Task objective -
Pictures are to be excluded. Please print only the lines from the one containing "gray hexagon: (431, 651) -> (326, 443), moved" through the end of the data, exactly as they appear.

[Opening Supplied information section]

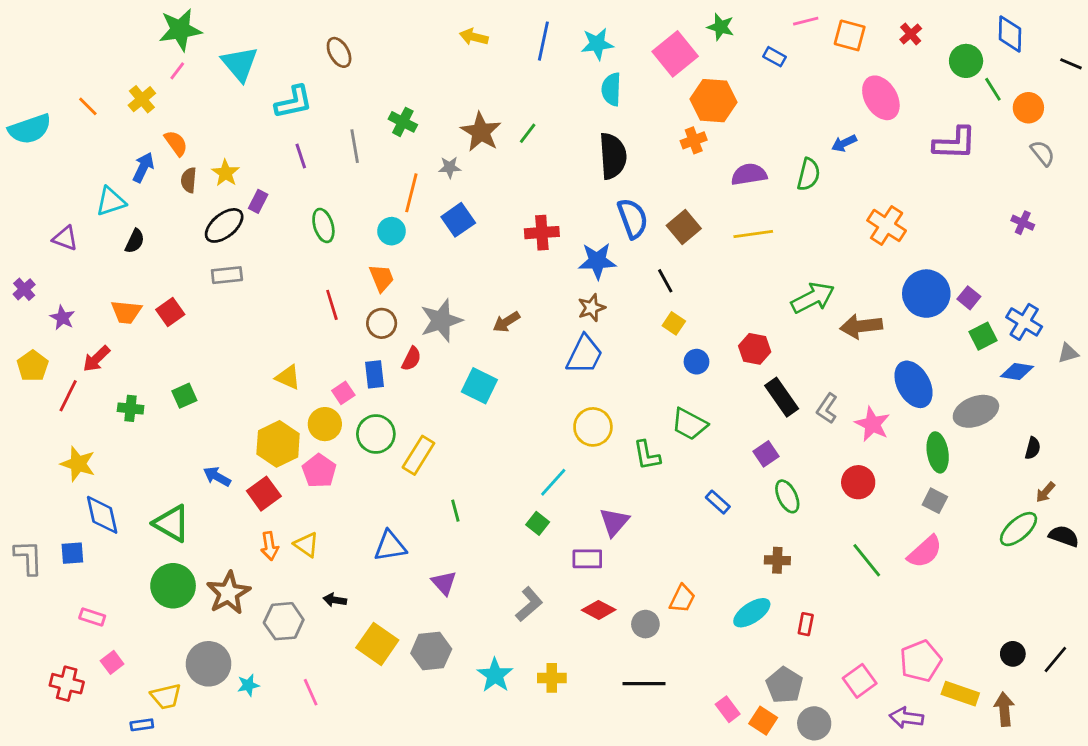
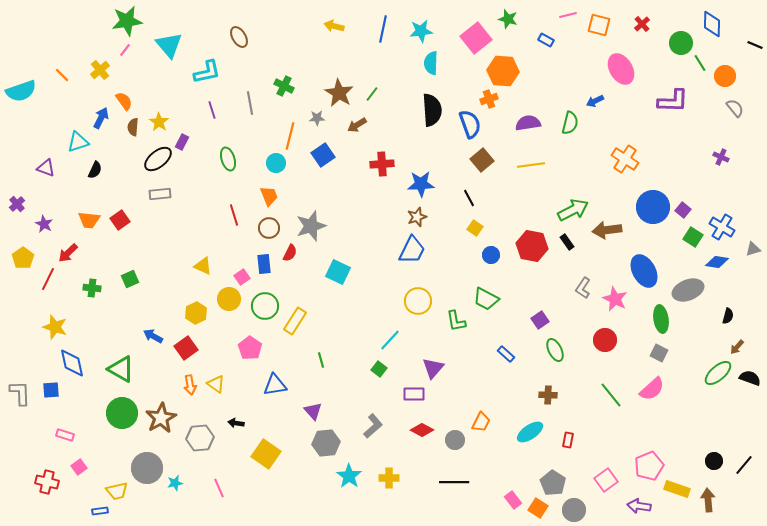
blue semicircle: (633, 218) -> (470, 124), moved
brown arrow: (506, 322) -> (357, 125), moved
green square: (983, 336) -> (693, 237), turned -30
red hexagon: (755, 349) -> (532, 246), size x1.4
black rectangle: (782, 397) -> (567, 242), moved, size x0.6
yellow hexagon: (278, 444) -> (196, 313), size x0.7
pink pentagon: (319, 471) -> (250, 348), moved
gray hexagon: (431, 651) -> (326, 443), moved

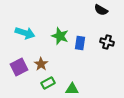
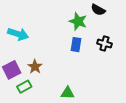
green star: (60, 36) -> (78, 21), moved
green rectangle: (48, 83) -> (24, 87), moved

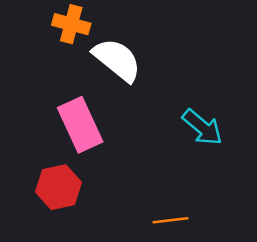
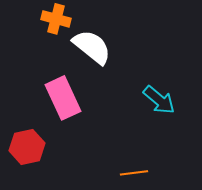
red hexagon: (58, 187) -> (27, 147), moved

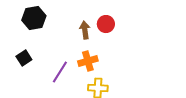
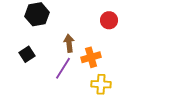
brown arrow: (85, 30) -> (69, 43), moved

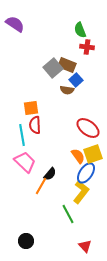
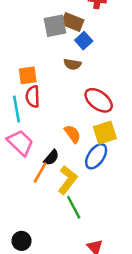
gray square: (53, 68) -> (55, 26), turned 30
brown semicircle: (67, 90) -> (72, 64), moved
orange semicircle: (78, 156) -> (72, 134), moved
yellow L-shape: (81, 192) -> (68, 180), moved

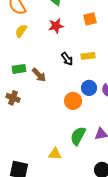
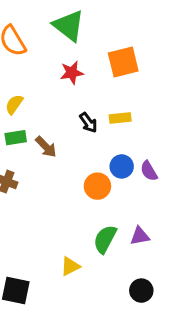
orange square: (90, 19) -> (123, 62), size x1.5
yellow semicircle: (21, 31) -> (14, 104), moved
yellow triangle: (55, 154) -> (70, 266), turned -32

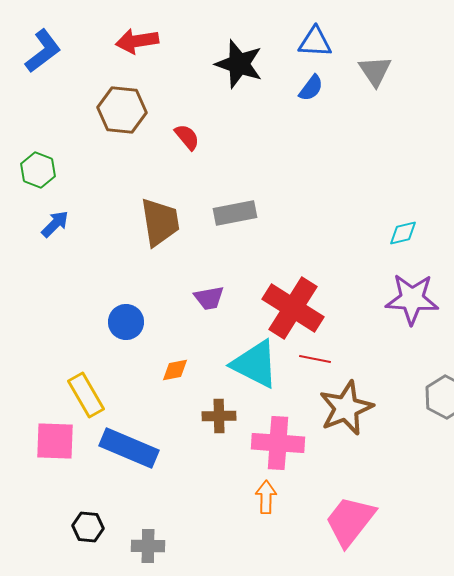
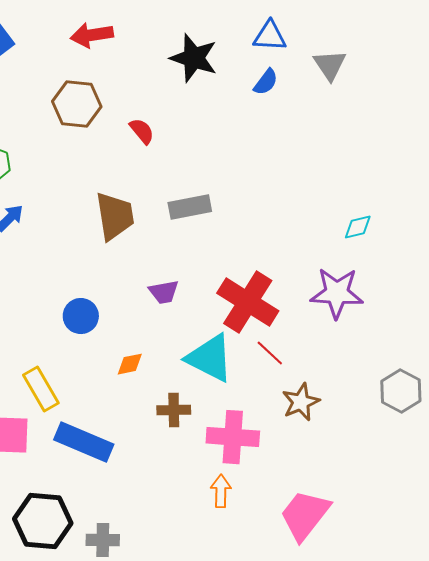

[Closing Supplied information section]

Exercise output -
gray hexagon: (431, 651) -> (326, 443), moved

green star: (60, 36) -> (78, 21), moved
green rectangle: (48, 83) -> (24, 87), moved

red hexagon: (58, 187) -> (27, 147), moved

brown arrow: (85, 30) -> (69, 43), moved

gray square: (53, 68) -> (55, 26), turned 30
brown semicircle: (67, 90) -> (72, 64), moved
orange semicircle: (78, 156) -> (72, 134), moved
yellow L-shape: (81, 192) -> (68, 180), moved

orange square: (90, 19) -> (123, 62), size x1.5
yellow semicircle: (21, 31) -> (14, 104), moved
yellow triangle: (55, 154) -> (70, 266), turned -32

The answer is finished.